### Provided data:
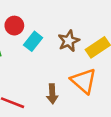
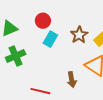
red circle: (14, 26) -> (43, 21), moved

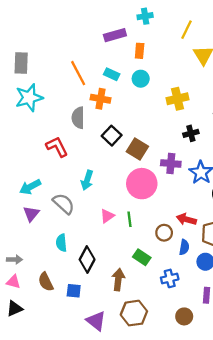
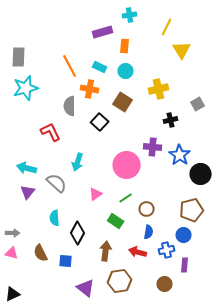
brown square: (137, 149) -> (123, 102), moved
cyan arrow: (30, 187) -> (27, 168), turned 42
green line: (129, 219) -> (126, 198), moved, turned 64
red arrow: (186, 219) -> (138, 252), moved
blue semicircle: (184, 247) -> (149, 232), moved
green rectangle: (142, 257) -> (116, 221), moved
blue cross: (170, 278) -> (167, 250), moved
black triangle: (15, 309) -> (13, 294), moved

### About this exercise:
Please give the count of lines above with "blue", nothing else.

### Answer section:
2